→ Consigne donnée: Affiche toutes les lignes des rangées ci-dessous qui contiennent la chaîne « kern ».
════════════════════
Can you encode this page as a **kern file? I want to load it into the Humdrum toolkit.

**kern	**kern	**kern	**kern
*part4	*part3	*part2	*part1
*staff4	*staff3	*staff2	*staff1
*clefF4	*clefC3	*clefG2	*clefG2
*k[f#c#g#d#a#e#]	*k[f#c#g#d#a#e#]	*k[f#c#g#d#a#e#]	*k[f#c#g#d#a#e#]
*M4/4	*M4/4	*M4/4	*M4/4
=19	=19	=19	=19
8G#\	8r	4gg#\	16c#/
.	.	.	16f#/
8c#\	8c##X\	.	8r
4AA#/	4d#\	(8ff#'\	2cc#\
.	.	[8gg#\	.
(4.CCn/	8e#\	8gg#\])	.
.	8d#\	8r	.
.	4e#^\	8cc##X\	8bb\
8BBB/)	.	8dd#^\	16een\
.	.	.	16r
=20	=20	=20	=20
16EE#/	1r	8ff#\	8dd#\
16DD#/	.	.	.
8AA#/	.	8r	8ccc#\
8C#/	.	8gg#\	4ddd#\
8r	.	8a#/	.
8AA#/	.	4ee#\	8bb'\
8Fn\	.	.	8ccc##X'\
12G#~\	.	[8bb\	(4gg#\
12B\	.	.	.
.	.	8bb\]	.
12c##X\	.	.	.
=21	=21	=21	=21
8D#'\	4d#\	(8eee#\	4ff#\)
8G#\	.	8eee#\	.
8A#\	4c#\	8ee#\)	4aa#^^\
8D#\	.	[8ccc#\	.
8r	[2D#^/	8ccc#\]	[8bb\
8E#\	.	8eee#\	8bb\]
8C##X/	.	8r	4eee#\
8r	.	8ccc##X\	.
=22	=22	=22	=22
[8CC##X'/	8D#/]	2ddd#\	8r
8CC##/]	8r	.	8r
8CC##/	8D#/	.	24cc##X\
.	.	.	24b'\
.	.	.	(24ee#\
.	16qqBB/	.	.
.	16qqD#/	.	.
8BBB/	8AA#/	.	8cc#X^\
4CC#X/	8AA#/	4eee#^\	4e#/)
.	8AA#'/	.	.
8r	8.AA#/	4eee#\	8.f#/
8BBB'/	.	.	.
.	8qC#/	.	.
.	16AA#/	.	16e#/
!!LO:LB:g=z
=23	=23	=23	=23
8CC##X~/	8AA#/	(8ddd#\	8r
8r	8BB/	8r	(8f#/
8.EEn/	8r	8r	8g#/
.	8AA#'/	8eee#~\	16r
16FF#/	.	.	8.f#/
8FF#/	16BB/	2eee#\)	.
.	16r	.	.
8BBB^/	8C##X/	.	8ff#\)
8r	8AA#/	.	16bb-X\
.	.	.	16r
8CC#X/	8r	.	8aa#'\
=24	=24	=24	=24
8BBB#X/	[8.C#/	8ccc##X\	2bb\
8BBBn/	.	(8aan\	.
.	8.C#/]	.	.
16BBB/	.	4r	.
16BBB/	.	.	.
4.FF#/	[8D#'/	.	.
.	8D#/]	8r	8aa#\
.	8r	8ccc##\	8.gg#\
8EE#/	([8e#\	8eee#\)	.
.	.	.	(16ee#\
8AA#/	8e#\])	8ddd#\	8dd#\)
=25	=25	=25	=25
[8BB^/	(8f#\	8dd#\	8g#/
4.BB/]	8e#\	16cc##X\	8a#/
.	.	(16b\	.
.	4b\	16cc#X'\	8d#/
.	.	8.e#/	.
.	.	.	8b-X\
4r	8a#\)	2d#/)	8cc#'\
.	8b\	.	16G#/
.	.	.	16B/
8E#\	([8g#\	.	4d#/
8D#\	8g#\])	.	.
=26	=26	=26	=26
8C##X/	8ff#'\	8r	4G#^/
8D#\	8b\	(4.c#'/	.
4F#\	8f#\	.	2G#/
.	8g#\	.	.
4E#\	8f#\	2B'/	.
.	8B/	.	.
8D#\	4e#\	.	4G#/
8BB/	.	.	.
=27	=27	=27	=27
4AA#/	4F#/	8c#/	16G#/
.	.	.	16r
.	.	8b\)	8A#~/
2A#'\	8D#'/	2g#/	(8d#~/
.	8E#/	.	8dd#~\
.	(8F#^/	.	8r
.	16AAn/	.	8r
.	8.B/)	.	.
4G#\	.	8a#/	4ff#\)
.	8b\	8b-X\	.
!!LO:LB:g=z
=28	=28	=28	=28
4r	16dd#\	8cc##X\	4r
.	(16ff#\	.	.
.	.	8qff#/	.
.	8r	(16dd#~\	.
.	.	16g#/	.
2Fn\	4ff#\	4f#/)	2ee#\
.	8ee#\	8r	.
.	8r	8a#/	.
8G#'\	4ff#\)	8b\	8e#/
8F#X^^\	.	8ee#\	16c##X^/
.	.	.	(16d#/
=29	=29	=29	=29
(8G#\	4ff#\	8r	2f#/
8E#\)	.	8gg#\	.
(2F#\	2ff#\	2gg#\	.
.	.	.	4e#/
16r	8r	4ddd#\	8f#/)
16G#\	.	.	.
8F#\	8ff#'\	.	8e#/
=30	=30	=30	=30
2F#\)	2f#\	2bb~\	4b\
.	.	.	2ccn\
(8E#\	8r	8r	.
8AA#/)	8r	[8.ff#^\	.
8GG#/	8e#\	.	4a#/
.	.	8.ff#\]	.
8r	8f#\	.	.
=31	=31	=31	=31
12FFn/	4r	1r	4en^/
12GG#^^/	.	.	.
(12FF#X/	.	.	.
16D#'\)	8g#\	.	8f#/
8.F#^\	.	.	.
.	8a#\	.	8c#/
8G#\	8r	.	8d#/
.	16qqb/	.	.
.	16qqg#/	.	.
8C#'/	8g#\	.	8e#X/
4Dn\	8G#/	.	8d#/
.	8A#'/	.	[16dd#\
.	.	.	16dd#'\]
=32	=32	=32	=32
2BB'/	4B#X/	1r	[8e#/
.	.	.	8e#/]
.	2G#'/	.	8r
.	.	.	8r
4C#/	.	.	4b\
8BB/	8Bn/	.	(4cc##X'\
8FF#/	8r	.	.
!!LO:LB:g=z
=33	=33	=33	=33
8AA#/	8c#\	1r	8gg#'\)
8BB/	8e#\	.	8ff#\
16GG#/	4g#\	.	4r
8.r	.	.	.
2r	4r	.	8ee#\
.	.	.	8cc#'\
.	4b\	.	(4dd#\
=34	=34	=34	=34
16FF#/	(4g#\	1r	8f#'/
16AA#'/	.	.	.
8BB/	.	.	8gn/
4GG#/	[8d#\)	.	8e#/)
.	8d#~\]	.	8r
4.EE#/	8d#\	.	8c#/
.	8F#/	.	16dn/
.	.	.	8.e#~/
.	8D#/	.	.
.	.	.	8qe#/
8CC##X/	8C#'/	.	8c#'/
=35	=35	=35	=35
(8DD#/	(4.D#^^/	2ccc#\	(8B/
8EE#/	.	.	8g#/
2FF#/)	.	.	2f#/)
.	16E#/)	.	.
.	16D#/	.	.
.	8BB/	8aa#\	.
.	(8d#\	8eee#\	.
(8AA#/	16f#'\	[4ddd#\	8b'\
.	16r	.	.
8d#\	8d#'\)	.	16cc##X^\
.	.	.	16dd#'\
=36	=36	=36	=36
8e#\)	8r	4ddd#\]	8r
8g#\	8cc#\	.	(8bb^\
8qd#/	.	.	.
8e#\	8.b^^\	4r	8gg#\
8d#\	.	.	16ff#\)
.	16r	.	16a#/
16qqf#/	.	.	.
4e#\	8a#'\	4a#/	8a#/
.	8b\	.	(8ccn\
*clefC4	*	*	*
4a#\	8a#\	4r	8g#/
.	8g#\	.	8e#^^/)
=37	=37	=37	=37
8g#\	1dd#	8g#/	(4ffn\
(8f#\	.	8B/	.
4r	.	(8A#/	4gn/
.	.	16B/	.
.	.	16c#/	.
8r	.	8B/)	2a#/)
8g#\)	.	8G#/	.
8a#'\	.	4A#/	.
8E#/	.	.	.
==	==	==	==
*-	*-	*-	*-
════════════════════
→ Réponse correcte:
Can you encode this page as a **kern file? I want to load it into the Humdrum toolkit.
**kern	**kern	**kern	**kern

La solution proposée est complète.